= Dataset extract =
╭──
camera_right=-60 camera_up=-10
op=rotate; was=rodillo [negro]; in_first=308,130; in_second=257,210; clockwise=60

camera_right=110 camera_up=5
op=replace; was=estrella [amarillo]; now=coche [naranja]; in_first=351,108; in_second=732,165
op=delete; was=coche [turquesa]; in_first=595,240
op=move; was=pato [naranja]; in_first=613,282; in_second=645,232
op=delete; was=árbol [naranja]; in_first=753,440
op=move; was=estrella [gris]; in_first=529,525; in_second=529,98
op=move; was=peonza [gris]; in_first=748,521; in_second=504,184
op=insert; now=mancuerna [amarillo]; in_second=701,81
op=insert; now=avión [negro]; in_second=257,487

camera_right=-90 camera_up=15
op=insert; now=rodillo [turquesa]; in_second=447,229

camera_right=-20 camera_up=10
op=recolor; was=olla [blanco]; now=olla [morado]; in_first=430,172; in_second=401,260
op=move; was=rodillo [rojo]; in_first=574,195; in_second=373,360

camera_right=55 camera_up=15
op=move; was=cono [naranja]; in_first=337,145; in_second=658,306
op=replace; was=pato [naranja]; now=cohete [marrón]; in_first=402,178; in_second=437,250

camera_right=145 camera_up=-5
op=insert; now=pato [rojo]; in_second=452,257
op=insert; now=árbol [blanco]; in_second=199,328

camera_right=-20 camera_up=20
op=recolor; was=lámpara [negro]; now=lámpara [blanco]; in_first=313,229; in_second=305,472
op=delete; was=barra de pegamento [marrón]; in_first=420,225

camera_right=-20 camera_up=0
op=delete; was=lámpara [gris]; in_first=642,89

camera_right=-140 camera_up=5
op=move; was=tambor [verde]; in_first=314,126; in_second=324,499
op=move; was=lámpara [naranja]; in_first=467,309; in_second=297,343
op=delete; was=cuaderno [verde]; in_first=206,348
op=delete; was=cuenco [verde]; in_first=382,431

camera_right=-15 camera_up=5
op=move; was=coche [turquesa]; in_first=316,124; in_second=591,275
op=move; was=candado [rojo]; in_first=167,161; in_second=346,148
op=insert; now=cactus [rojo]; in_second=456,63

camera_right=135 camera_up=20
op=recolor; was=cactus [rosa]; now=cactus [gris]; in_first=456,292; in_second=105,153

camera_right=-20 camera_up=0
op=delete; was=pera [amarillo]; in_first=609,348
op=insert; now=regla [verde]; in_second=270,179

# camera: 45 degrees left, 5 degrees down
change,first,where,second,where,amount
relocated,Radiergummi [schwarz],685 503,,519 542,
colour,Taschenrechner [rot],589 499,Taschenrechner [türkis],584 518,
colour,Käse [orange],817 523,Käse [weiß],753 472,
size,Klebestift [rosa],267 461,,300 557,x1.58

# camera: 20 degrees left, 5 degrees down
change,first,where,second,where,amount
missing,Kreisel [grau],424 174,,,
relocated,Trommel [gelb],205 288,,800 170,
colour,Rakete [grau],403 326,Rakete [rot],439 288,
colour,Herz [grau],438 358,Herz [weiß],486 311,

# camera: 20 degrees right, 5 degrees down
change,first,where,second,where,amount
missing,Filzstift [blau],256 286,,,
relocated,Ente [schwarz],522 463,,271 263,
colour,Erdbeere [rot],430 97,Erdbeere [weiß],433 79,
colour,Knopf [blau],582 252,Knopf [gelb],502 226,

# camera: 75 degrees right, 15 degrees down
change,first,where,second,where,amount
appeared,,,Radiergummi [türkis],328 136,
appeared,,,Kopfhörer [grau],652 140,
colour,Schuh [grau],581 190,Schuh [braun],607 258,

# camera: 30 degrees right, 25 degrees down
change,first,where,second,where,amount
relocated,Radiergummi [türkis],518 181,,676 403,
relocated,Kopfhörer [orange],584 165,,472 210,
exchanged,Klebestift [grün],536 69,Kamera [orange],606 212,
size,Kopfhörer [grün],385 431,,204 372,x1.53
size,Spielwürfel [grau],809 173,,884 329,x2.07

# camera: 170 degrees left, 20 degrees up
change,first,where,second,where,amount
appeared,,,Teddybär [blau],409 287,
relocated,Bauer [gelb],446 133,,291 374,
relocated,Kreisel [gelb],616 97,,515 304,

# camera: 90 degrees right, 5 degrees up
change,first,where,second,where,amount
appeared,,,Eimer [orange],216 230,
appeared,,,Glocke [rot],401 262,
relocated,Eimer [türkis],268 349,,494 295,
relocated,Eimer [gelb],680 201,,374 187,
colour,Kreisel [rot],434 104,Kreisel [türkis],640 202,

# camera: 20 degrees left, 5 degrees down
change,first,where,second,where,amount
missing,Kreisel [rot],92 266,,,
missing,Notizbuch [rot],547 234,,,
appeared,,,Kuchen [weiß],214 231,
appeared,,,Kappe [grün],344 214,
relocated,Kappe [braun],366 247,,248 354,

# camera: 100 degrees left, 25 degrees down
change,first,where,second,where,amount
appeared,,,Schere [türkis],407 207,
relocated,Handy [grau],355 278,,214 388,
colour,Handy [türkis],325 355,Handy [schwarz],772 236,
╰──
= Work instructions =
Set down exactly the lines above that run from the start of the listing to the line with "op=delete; was=cuaderno [verde];". Leave out every later line.

= Answer section =
camera_right=-60 camera_up=-10
op=rotate; was=rodillo [negro]; in_first=308,130; in_second=257,210; clockwise=60

camera_right=110 camera_up=5
op=replace; was=estrella [amarillo]; now=coche [naranja]; in_first=351,108; in_second=732,165
op=delete; was=coche [turquesa]; in_first=595,240
op=move; was=pato [naranja]; in_first=613,282; in_second=645,232
op=delete; was=árbol [naranja]; in_first=753,440
op=move; was=estrella [gris]; in_first=529,525; in_second=529,98
op=move; was=peonza [gris]; in_first=748,521; in_second=504,184
op=insert; now=mancuerna [amarillo]; in_second=701,81
op=insert; now=avión [negro]; in_second=257,487

camera_right=-90 camera_up=15
op=insert; now=rodillo [turquesa]; in_second=447,229

camera_right=-20 camera_up=10
op=recolor; was=olla [blanco]; now=olla [morado]; in_first=430,172; in_second=401,260
op=move; was=rodillo [rojo]; in_first=574,195; in_second=373,360

camera_right=55 camera_up=15
op=move; was=cono [naranja]; in_first=337,145; in_second=658,306
op=replace; was=pato [naranja]; now=cohete [marrón]; in_first=402,178; in_second=437,250

camera_right=145 camera_up=-5
op=insert; now=pato [rojo]; in_second=452,257
op=insert; now=árbol [blanco]; in_second=199,328

camera_right=-20 camera_up=20
op=recolor; was=lámpara [negro]; now=lámpara [blanco]; in_first=313,229; in_second=305,472
op=delete; was=barra de pegamento [marrón]; in_first=420,225

camera_right=-20 camera_up=0
op=delete; was=lámpara [gris]; in_first=642,89

camera_right=-140 camera_up=5
op=move; was=tambor [verde]; in_first=314,126; in_second=324,499
op=move; was=lámpara [naranja]; in_first=467,309; in_second=297,343
op=delete; was=cuaderno [verde]; in_first=206,348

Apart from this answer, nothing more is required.